TASK DIRECTIONS
Reproduce every line of the data below without alteration, leaving out the pictures.

Data records
--- BEGIN ---

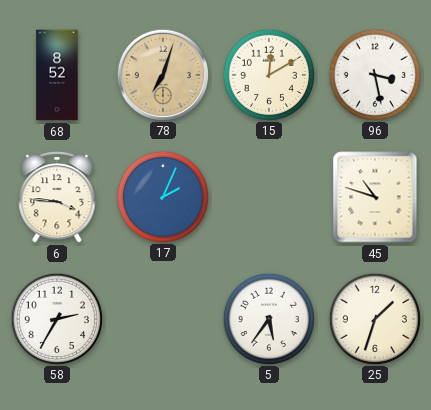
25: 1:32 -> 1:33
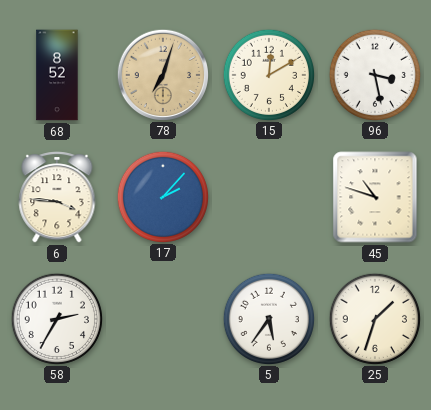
17: 2:04 -> 2:07
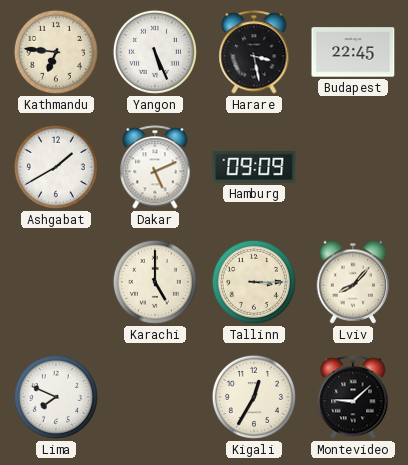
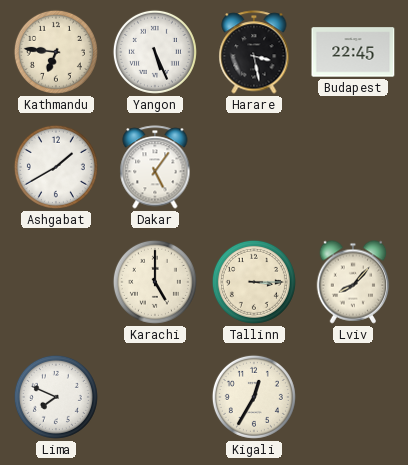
Dakar: 5:11 -> 5:06
Hamburg: 09:09 -> none
Montevideo: 9:08 -> none
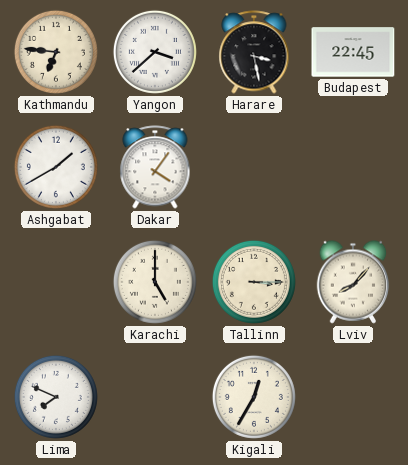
Yangon: 5:26 -> 3:38
Dakar: 5:06 -> 4:06
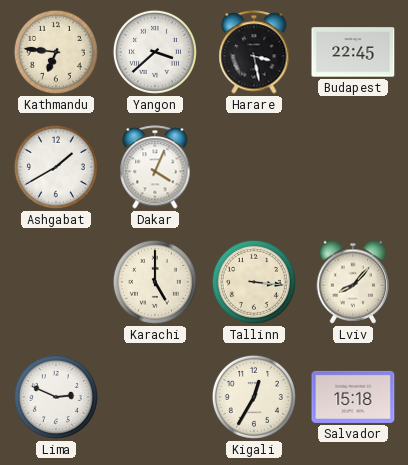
Dakar: 4:06 -> 4:04
Tallinn: 3:15 -> 3:16
Lima: 7:49 -> 2:49
Salvador: none -> 15:18
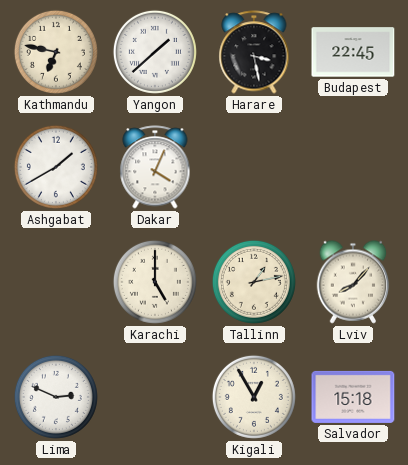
Kathmandu: 6:46 -> 6:47
Yangon: 3:38 -> 1:38
Tallinn: 3:16 -> 1:13
Kigali: 12:35 -> 12:55
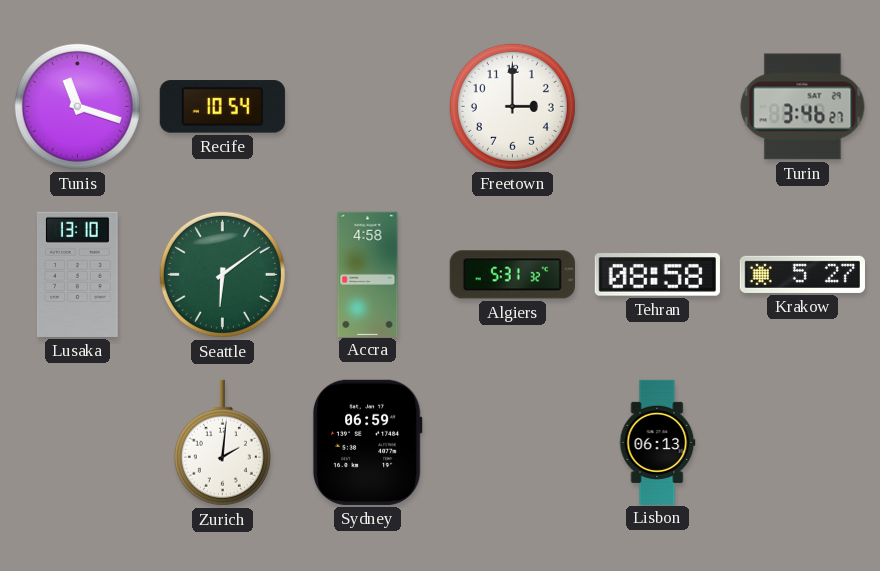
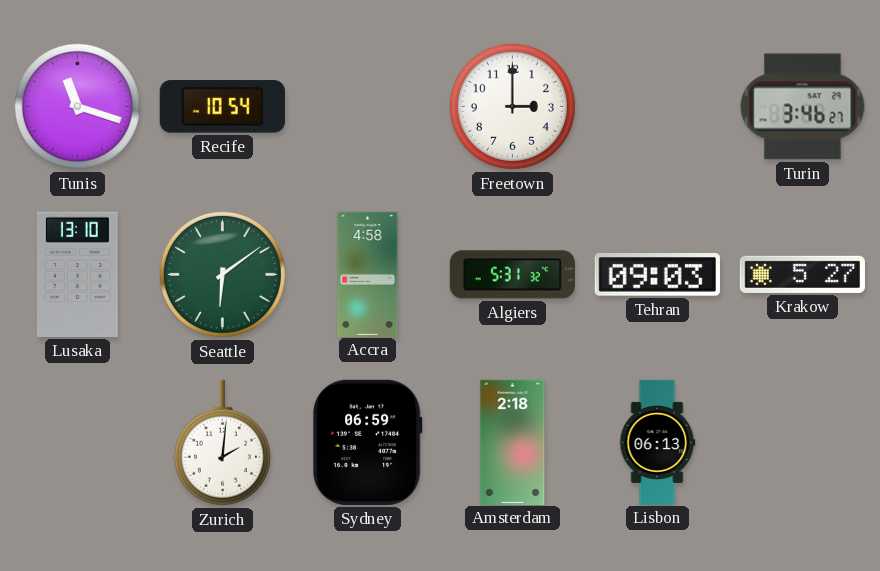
Tehran: 08:58 -> 09:03
Amsterdam: none -> 2:18
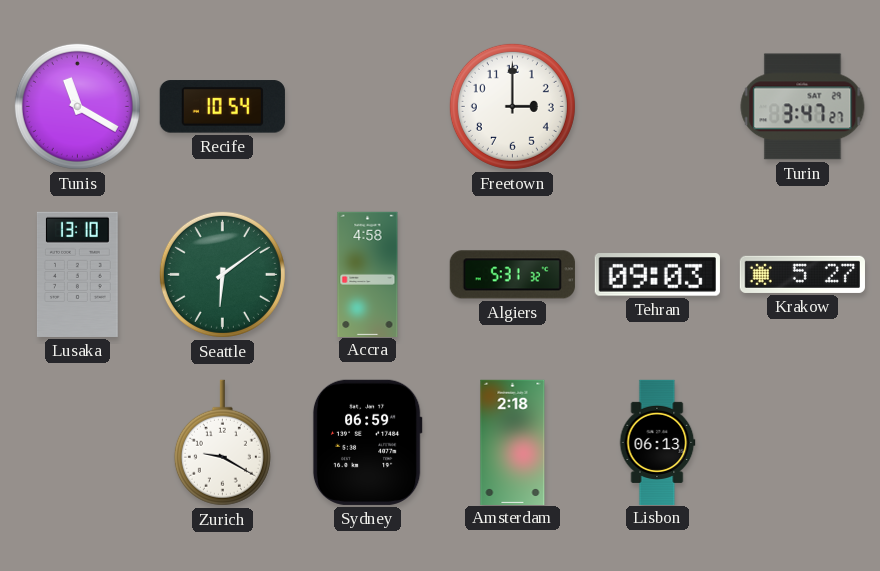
Tunis: 11:18 -> 11:20
Turin: 3:46 -> 3:47
Zurich: 2:01 -> 9:20
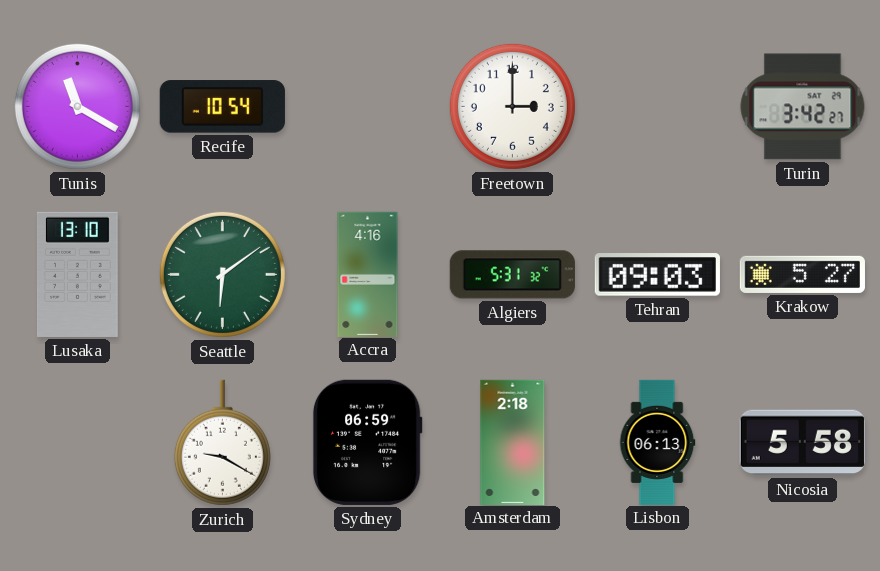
Turin: 3:47 -> 3:42
Accra: 4:58 -> 4:16
Nicosia: none -> 5:58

--- END ---

EXPECTED ANSWER
25: 1:32 -> 1:33
17: 2:04 -> 2:07
Dakar: 5:11 -> 5:06
Hamburg: 09:09 -> none
Montevideo: 9:08 -> none
Yangon: 5:26 -> 3:38
Dakar: 5:06 -> 4:06
Dakar: 4:06 -> 4:04
Tallinn: 3:15 -> 3:16
Lima: 7:49 -> 2:49
Salvador: none -> 15:18
Kathmandu: 6:46 -> 6:47
Yangon: 3:38 -> 1:38
Tallinn: 3:16 -> 1:13
Kigali: 12:35 -> 12:55
Tehran: 08:58 -> 09:03
Amsterdam: none -> 2:18
Tunis: 11:18 -> 11:20
Turin: 3:46 -> 3:47
Zurich: 2:01 -> 9:20
Turin: 3:47 -> 3:42
Accra: 4:58 -> 4:16
Nicosia: none -> 5:58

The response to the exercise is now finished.